* **Was benötigt wird**: Gib die Einträge unten unverändert wieder. Beginne mit dem ersten Eintrag und höre nach der Zeile auf, die „blue L-shape: rotated“ enthält.

* **Gegebene Einträge**:
════════

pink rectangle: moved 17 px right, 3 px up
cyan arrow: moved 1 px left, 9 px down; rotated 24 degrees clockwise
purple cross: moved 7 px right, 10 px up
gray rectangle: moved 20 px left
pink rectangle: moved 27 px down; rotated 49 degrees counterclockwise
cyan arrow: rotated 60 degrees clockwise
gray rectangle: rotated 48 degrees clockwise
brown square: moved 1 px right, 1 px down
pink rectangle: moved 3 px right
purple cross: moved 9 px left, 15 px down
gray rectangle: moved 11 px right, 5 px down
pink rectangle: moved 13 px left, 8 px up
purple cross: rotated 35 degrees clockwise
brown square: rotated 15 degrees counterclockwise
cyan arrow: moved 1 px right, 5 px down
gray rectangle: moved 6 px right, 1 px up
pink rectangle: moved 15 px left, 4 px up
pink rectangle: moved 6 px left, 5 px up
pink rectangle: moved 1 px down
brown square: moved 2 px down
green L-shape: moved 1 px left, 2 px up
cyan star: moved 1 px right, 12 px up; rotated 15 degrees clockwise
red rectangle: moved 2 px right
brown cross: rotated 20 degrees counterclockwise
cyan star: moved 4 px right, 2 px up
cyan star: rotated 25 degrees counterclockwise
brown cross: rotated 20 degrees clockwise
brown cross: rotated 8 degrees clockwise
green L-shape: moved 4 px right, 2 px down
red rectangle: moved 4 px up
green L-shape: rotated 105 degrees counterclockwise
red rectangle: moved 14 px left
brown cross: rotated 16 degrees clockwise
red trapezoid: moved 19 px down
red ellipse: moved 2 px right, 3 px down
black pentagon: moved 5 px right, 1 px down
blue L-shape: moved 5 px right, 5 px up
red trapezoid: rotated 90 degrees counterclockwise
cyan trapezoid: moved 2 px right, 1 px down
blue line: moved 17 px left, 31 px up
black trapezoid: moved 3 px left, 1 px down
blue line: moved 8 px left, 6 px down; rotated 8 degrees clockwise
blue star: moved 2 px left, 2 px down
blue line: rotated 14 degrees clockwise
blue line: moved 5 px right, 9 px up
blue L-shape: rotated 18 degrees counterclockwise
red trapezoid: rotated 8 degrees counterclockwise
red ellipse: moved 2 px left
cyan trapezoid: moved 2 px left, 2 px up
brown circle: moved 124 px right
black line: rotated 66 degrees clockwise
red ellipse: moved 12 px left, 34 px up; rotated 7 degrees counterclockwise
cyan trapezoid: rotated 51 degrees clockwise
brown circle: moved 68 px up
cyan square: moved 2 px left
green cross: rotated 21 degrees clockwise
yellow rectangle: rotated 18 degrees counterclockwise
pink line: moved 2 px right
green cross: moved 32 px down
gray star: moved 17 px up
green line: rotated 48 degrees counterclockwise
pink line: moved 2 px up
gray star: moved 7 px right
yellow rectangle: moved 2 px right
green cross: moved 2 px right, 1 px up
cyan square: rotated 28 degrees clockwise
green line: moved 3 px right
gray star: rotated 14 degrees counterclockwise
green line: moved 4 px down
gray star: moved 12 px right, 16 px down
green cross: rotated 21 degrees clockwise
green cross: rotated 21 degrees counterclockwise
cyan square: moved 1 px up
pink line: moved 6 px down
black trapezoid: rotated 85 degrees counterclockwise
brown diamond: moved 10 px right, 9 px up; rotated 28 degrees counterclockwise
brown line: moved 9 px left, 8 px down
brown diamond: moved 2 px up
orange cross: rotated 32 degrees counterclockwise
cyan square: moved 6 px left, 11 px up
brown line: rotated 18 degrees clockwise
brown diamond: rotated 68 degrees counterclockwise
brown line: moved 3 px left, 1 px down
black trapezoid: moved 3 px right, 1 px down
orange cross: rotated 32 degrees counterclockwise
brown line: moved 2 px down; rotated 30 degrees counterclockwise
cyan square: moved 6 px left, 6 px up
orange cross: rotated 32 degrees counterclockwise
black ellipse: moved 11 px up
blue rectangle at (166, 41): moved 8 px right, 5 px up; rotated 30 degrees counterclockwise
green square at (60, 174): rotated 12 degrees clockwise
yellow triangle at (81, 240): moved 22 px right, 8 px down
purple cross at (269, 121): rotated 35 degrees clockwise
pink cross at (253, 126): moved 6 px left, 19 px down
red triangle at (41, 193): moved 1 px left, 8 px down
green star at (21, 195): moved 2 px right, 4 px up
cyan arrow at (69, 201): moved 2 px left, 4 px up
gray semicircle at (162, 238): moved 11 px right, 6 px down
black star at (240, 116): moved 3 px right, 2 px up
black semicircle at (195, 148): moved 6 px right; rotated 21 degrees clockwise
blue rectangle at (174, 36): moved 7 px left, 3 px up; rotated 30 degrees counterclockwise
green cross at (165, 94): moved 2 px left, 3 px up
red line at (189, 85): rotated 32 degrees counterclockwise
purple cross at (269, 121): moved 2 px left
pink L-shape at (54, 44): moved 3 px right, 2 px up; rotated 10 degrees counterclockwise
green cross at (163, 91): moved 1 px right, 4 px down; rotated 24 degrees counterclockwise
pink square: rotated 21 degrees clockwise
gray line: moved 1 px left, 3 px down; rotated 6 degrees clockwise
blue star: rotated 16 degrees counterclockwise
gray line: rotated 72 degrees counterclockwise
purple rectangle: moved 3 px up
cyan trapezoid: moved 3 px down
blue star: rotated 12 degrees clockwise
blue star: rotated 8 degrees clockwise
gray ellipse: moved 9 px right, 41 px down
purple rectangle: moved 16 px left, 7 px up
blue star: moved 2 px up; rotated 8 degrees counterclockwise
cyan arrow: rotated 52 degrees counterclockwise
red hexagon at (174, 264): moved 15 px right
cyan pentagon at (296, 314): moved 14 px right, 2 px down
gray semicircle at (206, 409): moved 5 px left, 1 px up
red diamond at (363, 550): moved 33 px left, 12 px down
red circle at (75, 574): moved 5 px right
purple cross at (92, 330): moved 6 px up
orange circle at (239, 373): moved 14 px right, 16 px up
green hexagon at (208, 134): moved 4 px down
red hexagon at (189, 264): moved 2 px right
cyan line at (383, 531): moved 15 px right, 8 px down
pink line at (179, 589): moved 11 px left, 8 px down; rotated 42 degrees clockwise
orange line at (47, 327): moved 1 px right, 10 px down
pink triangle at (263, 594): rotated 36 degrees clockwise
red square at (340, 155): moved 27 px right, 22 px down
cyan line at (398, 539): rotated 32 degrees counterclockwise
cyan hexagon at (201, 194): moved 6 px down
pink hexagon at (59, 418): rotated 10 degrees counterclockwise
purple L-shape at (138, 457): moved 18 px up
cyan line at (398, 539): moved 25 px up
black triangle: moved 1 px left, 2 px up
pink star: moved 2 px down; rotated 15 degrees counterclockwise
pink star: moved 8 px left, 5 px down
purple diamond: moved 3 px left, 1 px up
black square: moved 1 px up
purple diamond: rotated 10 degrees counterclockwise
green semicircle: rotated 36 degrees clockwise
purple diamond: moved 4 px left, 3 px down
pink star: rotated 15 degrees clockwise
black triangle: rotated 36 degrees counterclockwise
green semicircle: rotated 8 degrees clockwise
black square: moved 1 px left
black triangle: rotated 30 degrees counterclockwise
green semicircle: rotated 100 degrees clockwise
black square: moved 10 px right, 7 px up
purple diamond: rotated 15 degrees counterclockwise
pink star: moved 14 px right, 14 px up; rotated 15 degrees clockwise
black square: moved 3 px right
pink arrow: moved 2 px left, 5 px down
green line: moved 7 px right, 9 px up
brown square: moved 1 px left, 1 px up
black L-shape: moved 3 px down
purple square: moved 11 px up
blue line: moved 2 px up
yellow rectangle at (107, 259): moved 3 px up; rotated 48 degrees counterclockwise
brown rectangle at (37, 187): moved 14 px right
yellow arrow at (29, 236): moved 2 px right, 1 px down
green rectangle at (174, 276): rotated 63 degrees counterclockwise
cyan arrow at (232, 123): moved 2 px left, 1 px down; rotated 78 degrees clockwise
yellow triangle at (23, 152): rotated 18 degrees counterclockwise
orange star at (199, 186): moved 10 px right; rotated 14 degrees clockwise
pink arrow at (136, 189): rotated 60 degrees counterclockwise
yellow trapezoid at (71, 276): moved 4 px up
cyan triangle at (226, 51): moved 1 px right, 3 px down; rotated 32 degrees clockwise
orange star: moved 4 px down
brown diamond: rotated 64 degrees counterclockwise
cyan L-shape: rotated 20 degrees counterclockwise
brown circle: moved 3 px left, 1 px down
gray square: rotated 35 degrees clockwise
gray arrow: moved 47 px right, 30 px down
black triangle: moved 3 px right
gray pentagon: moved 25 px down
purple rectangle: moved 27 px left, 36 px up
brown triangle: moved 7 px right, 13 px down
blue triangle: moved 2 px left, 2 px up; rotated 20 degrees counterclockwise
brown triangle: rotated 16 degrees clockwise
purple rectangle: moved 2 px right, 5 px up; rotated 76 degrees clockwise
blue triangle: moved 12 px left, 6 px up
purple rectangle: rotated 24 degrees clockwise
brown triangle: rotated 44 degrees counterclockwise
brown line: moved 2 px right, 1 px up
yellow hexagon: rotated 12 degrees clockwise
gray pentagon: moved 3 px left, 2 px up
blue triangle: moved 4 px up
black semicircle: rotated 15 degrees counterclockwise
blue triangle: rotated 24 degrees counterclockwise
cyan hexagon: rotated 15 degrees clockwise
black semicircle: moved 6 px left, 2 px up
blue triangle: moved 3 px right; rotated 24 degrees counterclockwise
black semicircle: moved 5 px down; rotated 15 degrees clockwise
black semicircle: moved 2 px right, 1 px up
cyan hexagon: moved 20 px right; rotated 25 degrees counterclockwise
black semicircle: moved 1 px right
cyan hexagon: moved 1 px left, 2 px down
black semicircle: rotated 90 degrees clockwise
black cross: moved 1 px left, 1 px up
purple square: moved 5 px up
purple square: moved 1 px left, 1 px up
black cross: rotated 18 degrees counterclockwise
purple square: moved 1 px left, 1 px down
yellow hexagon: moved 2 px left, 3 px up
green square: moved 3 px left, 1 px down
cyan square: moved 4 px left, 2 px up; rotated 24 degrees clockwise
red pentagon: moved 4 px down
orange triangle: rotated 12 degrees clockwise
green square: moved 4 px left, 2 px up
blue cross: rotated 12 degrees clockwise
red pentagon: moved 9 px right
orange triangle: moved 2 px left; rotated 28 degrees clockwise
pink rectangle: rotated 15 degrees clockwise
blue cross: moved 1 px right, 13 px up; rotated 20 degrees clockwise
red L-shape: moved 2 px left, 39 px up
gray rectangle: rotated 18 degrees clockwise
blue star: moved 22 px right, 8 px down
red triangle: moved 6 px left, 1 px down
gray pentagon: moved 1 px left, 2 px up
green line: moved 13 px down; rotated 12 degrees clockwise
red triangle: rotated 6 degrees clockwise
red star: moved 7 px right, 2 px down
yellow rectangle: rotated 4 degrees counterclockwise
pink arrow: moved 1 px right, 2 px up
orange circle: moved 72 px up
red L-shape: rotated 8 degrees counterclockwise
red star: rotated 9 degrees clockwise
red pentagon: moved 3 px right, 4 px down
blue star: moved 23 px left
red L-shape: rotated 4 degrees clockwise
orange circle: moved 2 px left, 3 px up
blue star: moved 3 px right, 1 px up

════════

* **Vollständige Antwort**:
pink rectangle: moved 17 px right, 3 px up
cyan arrow: moved 1 px left, 9 px down; rotated 24 degrees clockwise
purple cross: moved 7 px right, 10 px up
gray rectangle: moved 20 px left
pink rectangle: moved 27 px down; rotated 49 degrees counterclockwise
cyan arrow: rotated 60 degrees clockwise
gray rectangle: rotated 48 degrees clockwise
brown square: moved 1 px right, 1 px down
pink rectangle: moved 3 px right
purple cross: moved 9 px left, 15 px down
gray rectangle: moved 11 px right, 5 px down
pink rectangle: moved 13 px left, 8 px up
purple cross: rotated 35 degrees clockwise
brown square: rotated 15 degrees counterclockwise
cyan arrow: moved 1 px right, 5 px down
gray rectangle: moved 6 px right, 1 px up
pink rectangle: moved 15 px left, 4 px up
pink rectangle: moved 6 px left, 5 px up
pink rectangle: moved 1 px down
brown square: moved 2 px down
green L-shape: moved 1 px left, 2 px up
cyan star: moved 1 px right, 12 px up; rotated 15 degrees clockwise
red rectangle: moved 2 px right
brown cross: rotated 20 degrees counterclockwise
cyan star: moved 4 px right, 2 px up
cyan star: rotated 25 degrees counterclockwise
brown cross: rotated 20 degrees clockwise
brown cross: rotated 8 degrees clockwise
green L-shape: moved 4 px right, 2 px down
red rectangle: moved 4 px up
green L-shape: rotated 105 degrees counterclockwise
red rectangle: moved 14 px left
brown cross: rotated 16 degrees clockwise
red trapezoid: moved 19 px down
red ellipse: moved 2 px right, 3 px down
black pentagon: moved 5 px right, 1 px down
blue L-shape: moved 5 px right, 5 px up
red trapezoid: rotated 90 degrees counterclockwise
cyan trapezoid: moved 2 px right, 1 px down
blue line: moved 17 px left, 31 px up
black trapezoid: moved 3 px left, 1 px down
blue line: moved 8 px left, 6 px down; rotated 8 degrees clockwise
blue star: moved 2 px left, 2 px down
blue line: rotated 14 degrees clockwise
blue line: moved 5 px right, 9 px up
blue L-shape: rotated 18 degrees counterclockwise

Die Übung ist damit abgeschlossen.